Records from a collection
+ + + +

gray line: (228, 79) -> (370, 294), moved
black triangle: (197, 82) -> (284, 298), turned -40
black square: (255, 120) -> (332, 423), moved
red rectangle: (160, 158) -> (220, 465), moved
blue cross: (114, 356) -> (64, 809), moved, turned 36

+ + + +

- **Your instructions**: Copy all the records exactly so that no character differs from the source.

- **Result of this task**:
gray line: (228, 79) -> (370, 294), moved
black triangle: (197, 82) -> (284, 298), turned -40
black square: (255, 120) -> (332, 423), moved
red rectangle: (160, 158) -> (220, 465), moved
blue cross: (114, 356) -> (64, 809), moved, turned 36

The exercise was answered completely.